** Action item **
Each line of the data that includes the string "green" is to be copied out.

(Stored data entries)
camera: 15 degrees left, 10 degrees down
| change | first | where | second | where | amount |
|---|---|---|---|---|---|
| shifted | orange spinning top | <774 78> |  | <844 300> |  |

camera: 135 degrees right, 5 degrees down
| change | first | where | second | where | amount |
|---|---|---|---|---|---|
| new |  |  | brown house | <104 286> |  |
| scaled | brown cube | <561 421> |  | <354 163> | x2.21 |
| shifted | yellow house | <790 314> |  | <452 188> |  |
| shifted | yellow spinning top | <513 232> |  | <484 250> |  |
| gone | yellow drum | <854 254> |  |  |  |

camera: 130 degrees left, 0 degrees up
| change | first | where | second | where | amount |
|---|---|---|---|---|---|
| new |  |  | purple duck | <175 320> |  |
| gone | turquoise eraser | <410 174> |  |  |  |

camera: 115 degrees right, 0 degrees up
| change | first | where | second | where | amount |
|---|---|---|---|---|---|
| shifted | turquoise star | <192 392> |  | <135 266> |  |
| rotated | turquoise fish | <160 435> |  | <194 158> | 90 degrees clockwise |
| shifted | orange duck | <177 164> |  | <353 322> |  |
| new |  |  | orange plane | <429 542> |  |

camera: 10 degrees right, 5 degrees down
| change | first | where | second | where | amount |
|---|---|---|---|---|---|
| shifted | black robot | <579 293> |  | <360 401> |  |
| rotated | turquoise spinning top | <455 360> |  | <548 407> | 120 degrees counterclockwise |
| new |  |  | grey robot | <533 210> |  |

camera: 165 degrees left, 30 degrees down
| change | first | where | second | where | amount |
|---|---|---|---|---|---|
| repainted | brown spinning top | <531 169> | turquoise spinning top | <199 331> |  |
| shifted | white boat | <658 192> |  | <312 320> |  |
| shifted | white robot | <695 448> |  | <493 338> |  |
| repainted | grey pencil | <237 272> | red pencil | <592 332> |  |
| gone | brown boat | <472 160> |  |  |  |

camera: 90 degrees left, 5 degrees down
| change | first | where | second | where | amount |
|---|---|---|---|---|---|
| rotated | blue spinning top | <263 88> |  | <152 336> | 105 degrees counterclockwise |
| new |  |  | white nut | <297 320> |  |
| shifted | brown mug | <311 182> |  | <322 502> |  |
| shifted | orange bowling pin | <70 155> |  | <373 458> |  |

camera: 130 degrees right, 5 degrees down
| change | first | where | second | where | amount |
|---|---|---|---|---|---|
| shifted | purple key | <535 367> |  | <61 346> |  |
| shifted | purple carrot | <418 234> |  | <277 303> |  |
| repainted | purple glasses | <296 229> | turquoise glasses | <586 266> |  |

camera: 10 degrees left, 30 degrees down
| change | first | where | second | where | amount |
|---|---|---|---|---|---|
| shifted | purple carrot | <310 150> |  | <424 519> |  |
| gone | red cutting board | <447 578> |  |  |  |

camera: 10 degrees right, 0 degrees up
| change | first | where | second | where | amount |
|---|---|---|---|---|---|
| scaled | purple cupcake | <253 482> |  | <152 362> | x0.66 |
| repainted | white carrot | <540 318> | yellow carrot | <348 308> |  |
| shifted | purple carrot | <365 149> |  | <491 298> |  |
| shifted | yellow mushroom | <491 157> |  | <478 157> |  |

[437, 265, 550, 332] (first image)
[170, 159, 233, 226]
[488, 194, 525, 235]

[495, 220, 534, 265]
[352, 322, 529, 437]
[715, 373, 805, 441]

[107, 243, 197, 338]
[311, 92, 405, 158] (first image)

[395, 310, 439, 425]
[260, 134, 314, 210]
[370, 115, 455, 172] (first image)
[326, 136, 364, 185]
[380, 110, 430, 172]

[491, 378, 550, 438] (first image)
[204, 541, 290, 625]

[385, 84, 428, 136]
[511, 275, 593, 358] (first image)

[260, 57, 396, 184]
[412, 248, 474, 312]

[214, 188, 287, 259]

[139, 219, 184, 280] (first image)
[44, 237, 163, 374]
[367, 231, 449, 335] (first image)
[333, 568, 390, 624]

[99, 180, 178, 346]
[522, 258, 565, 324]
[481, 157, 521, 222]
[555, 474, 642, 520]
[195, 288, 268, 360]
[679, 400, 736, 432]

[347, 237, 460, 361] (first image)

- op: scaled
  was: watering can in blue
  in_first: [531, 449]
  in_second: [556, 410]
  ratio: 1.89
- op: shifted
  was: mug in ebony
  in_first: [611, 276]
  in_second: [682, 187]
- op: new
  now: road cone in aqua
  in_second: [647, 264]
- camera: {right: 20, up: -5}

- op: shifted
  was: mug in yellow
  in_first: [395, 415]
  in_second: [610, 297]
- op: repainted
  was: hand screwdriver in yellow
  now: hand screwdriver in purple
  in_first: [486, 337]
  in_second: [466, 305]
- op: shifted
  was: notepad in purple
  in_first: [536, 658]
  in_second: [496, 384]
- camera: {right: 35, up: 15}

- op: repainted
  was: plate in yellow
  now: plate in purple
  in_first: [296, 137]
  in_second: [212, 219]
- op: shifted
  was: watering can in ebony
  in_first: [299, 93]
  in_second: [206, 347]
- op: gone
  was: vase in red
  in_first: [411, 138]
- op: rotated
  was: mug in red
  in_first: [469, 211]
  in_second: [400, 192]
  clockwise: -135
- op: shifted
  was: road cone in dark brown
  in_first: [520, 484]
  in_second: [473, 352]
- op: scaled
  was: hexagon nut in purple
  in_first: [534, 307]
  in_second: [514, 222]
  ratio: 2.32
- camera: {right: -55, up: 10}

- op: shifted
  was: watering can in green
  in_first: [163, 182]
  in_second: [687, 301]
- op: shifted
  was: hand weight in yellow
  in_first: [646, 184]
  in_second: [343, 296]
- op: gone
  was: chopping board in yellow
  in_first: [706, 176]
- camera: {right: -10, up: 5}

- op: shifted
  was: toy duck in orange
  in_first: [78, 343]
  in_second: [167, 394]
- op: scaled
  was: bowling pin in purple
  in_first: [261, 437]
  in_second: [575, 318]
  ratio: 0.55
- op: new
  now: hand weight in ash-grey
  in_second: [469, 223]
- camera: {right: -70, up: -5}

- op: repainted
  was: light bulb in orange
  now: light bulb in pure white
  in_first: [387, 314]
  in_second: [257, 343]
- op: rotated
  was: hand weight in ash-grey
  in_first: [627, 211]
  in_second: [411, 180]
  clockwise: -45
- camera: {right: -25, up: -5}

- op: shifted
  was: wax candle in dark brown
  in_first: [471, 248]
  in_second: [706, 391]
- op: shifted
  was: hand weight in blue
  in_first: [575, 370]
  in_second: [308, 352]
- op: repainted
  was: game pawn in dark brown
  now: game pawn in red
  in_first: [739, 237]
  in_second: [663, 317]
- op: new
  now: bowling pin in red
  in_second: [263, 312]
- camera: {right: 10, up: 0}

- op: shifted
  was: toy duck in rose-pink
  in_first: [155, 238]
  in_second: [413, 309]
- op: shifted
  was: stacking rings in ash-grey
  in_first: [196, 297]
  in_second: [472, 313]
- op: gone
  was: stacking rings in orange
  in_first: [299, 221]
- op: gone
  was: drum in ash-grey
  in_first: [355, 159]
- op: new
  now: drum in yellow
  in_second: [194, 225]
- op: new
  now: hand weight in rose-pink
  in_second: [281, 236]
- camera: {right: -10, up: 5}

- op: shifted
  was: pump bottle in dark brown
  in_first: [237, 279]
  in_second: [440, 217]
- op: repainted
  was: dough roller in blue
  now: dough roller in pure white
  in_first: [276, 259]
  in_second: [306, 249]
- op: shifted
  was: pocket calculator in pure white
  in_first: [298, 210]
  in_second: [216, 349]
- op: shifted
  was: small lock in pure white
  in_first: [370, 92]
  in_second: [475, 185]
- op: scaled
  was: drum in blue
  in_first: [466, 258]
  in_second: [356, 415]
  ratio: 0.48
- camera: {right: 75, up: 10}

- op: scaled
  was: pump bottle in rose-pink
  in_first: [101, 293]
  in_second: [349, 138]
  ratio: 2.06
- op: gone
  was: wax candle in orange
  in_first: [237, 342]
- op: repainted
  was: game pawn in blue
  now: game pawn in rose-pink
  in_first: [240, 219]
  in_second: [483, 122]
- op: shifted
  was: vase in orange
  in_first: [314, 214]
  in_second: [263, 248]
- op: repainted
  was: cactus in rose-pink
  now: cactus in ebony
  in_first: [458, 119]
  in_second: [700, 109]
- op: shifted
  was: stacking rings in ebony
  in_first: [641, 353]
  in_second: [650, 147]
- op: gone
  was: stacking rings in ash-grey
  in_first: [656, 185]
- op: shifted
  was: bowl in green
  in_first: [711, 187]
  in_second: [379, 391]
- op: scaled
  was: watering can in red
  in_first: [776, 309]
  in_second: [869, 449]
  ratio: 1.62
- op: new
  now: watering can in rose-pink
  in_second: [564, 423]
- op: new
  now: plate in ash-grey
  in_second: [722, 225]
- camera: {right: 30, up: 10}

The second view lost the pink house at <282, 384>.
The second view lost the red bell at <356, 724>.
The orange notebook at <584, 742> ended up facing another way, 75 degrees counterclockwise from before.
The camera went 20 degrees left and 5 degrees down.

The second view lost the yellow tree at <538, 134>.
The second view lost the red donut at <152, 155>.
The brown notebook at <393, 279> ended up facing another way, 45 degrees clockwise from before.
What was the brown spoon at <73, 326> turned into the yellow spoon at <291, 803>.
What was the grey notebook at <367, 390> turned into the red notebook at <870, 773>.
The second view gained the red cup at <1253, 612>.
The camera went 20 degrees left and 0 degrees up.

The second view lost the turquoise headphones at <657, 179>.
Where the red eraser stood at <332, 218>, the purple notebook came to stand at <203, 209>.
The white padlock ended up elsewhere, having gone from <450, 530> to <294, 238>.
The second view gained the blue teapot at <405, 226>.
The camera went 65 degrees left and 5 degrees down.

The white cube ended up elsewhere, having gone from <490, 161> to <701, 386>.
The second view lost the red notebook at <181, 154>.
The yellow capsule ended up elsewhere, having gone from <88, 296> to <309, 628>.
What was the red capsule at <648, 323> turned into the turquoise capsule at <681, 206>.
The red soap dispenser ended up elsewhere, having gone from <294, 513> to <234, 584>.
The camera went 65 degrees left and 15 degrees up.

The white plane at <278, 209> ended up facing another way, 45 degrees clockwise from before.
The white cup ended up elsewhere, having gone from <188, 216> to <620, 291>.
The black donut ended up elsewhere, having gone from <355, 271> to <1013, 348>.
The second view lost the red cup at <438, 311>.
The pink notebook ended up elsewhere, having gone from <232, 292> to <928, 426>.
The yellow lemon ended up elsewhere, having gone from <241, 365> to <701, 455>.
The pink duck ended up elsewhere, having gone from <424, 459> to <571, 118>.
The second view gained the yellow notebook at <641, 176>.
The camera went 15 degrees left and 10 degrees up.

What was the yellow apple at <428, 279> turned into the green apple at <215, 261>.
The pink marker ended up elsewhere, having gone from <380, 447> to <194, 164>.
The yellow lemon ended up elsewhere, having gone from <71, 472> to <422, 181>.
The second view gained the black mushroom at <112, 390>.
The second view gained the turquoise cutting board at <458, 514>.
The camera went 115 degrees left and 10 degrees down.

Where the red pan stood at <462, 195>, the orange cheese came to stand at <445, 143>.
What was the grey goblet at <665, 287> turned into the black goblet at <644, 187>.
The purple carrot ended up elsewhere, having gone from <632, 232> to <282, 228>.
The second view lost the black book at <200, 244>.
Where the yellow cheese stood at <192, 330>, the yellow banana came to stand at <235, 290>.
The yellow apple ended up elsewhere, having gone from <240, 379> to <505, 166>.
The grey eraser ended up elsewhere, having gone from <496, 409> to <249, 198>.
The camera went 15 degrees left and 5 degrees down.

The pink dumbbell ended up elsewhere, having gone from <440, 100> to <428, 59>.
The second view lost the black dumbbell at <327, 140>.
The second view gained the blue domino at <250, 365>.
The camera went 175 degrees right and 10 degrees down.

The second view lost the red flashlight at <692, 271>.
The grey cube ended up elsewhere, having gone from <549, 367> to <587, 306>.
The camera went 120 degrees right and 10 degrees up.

** Response to the task **
  was: watering can in green
  was: bowl in green
What was the yellow apple at <428, 279> turned into the green apple at <215, 261>.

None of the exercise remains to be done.